* **Information**

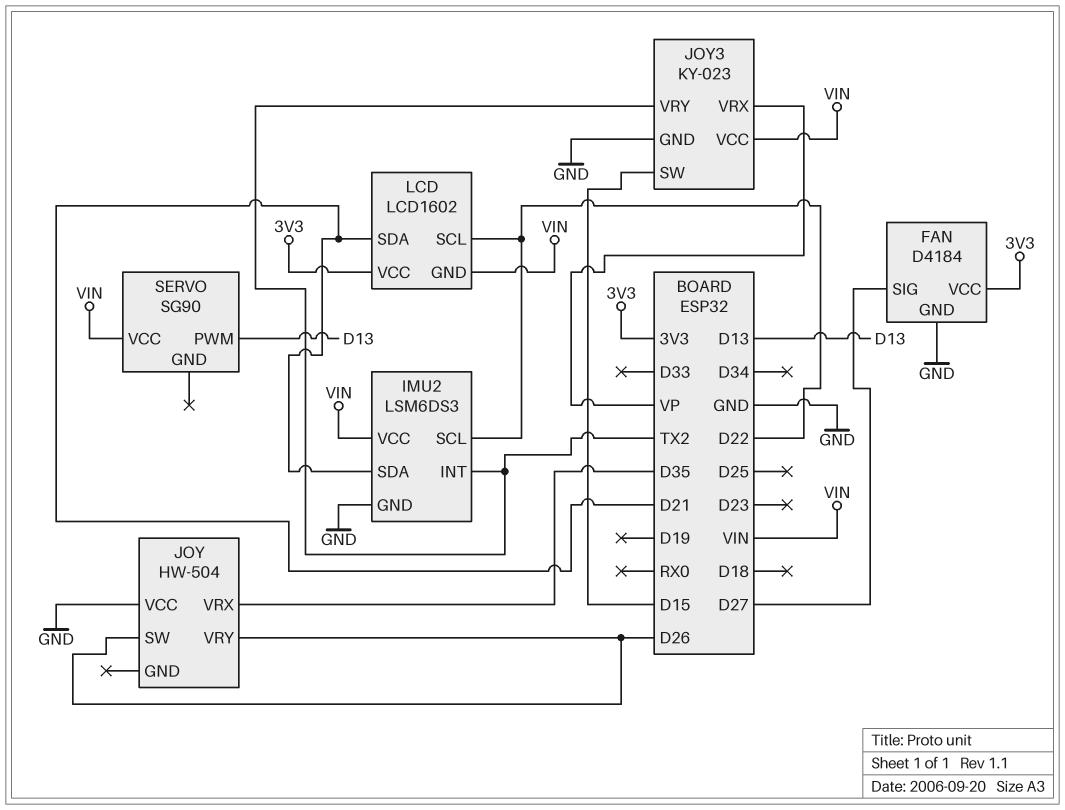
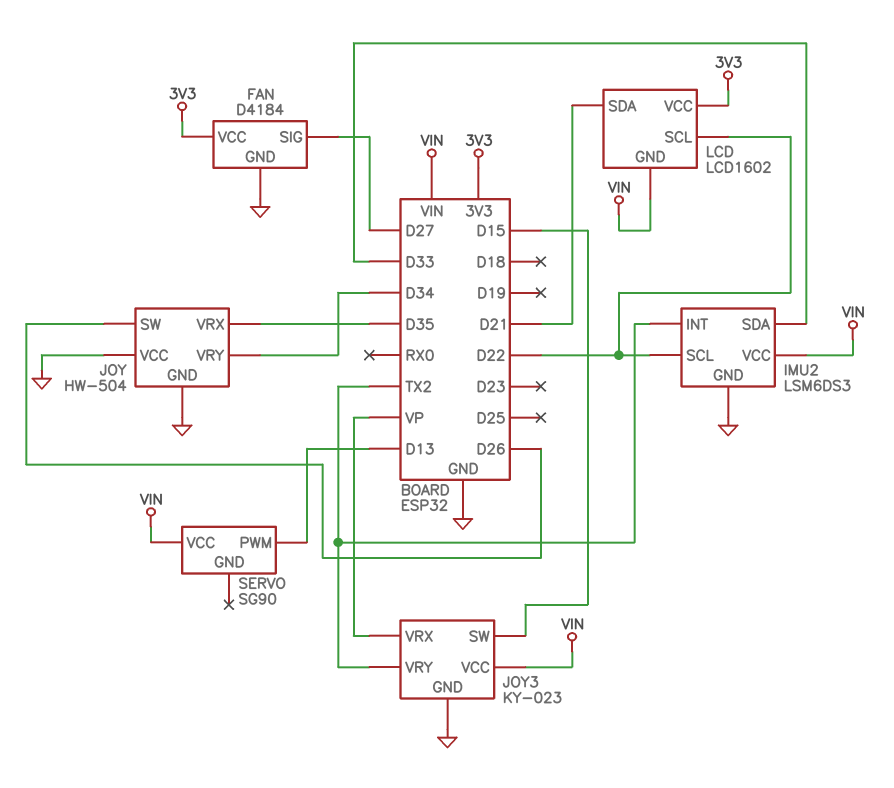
IMU2 pin SDA: D21 -> D33
JOY pin GND: none -> GND
JOY pin VRY: D26 -> D34

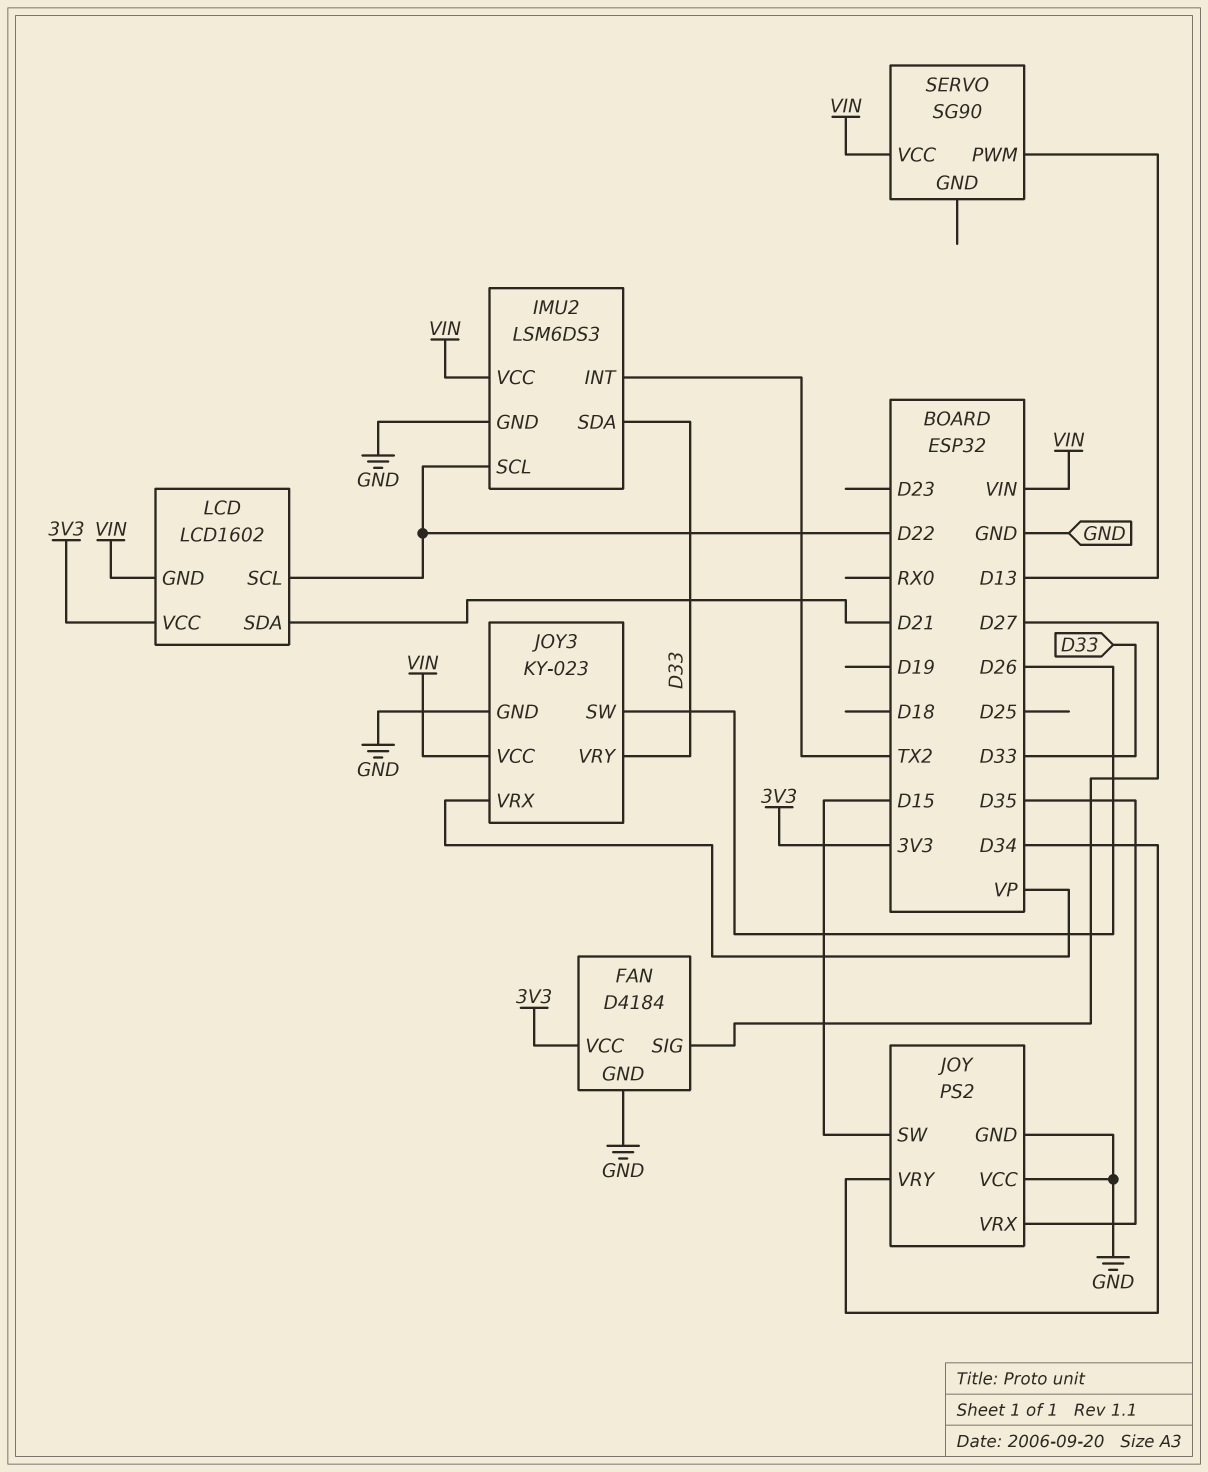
JOY: HW-504 -> PS2
JOY pin SW: D26 -> D15
JOY3 pin SW: D15 -> D26
JOY3 pin VRY: TX2 -> D33

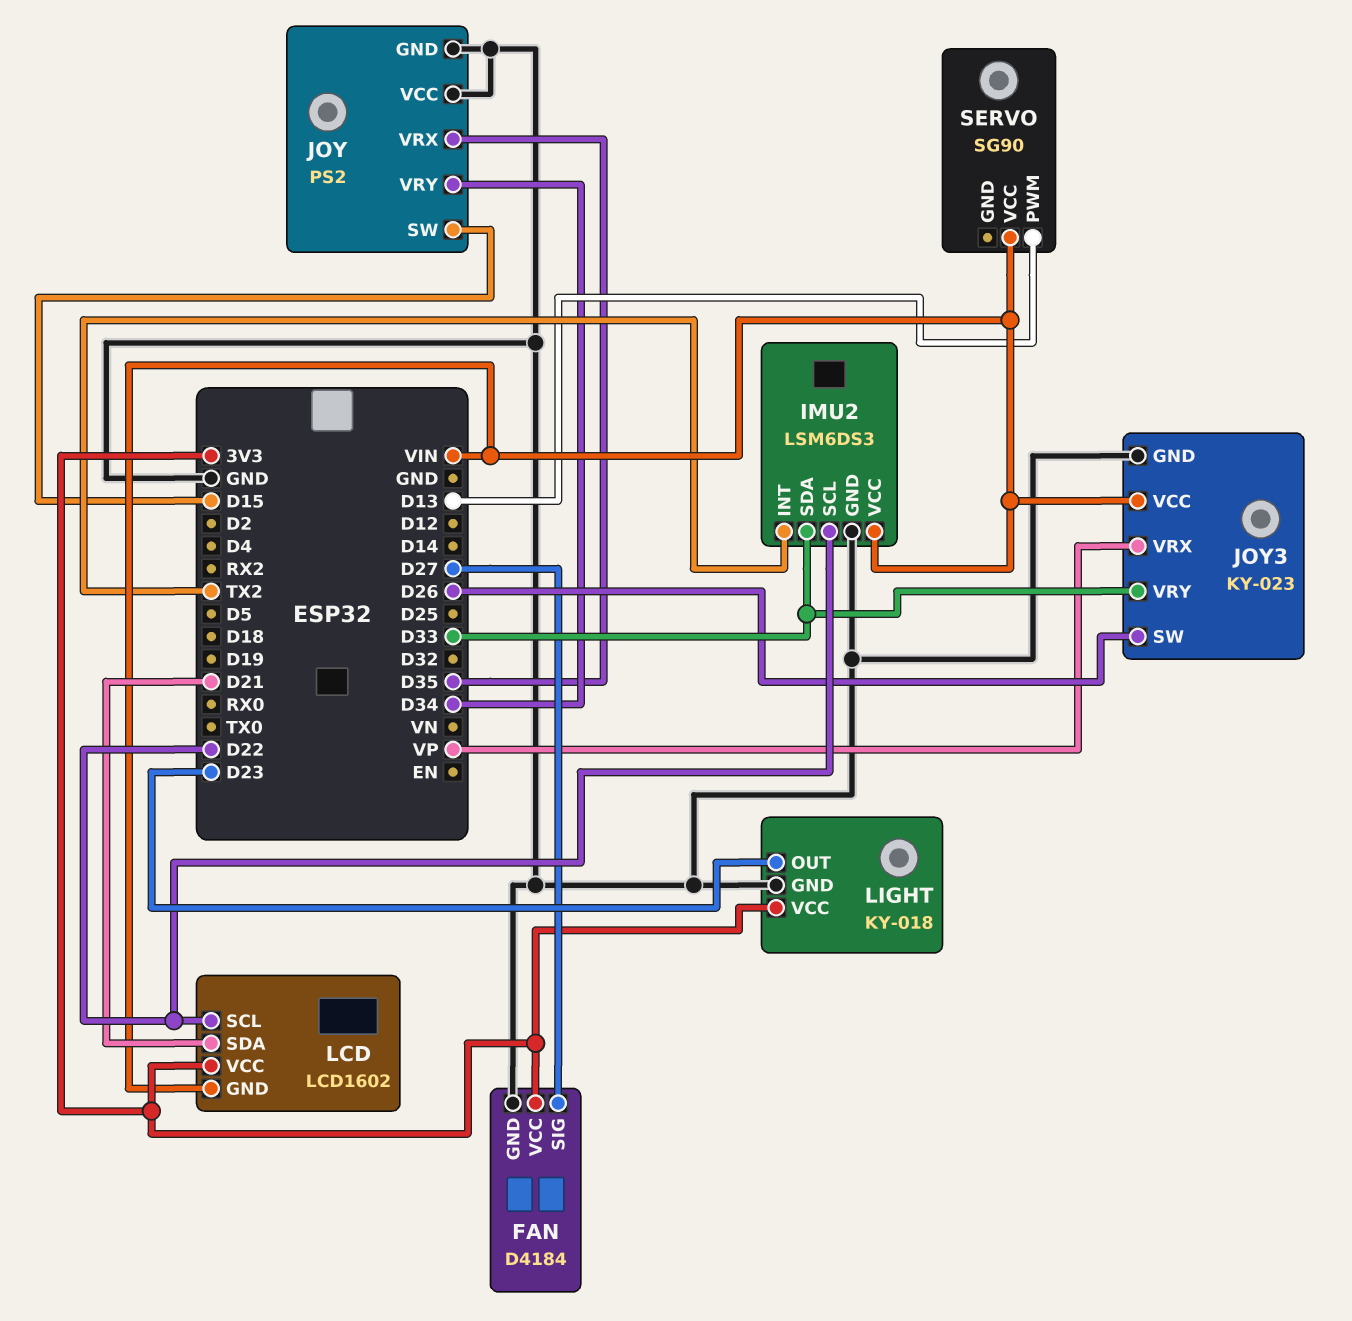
LIGHT: none -> KY-018
LIGHT pin GND: none -> GND
LIGHT pin OUT: none -> D23
LIGHT pin VCC: none -> 3V3

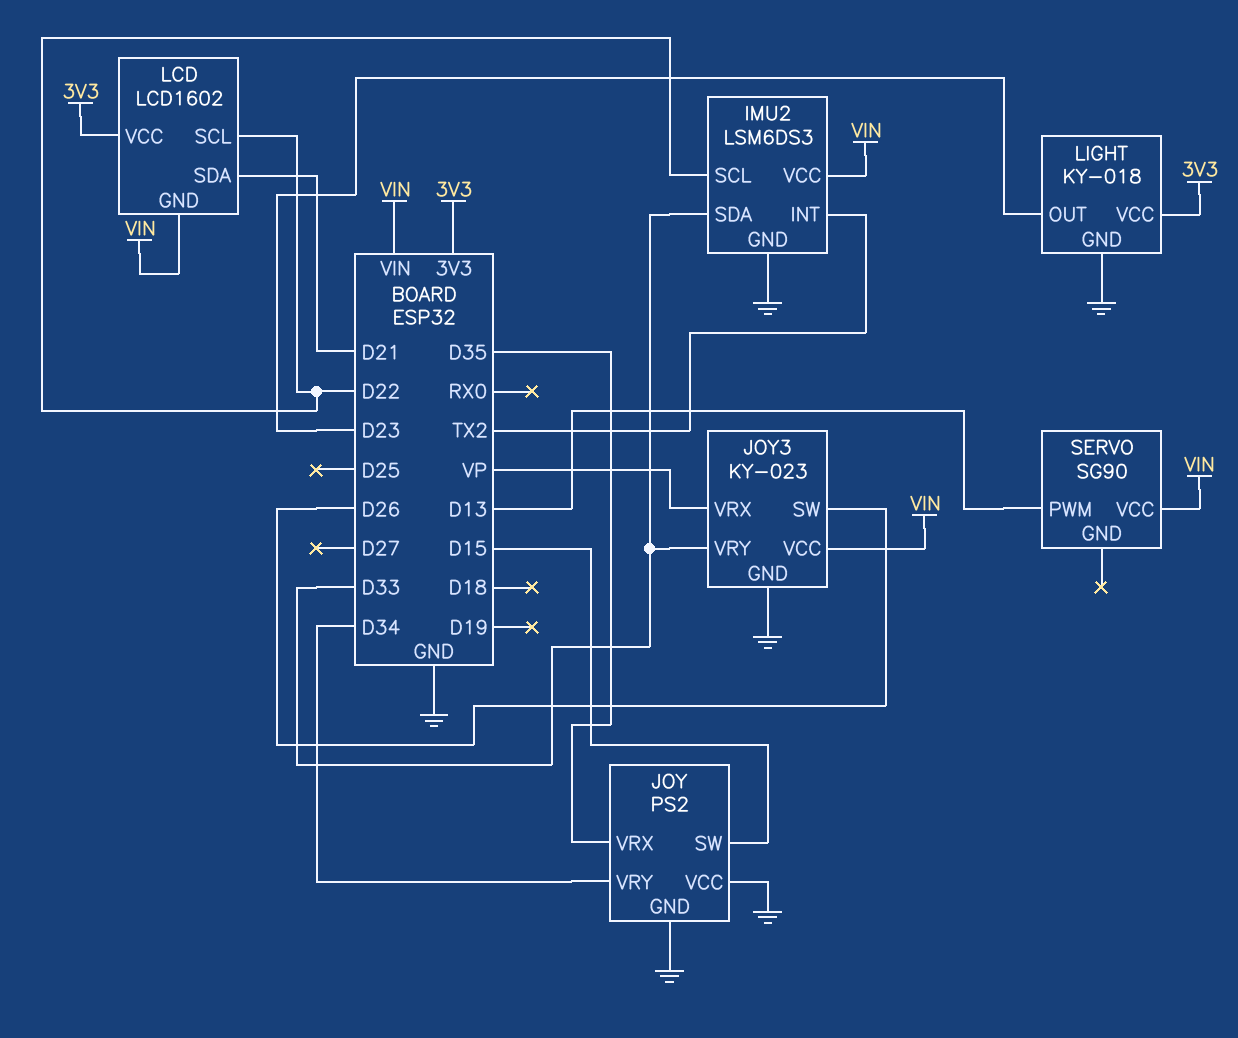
FAN: D4184 -> none
FAN pin GND: GND -> none
FAN pin SIG: D27 -> none
FAN pin VCC: 3V3 -> none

* **Work to complete**
Lines in the data holding the word "none": count them and say how many, nothing more.

* **Result below**
9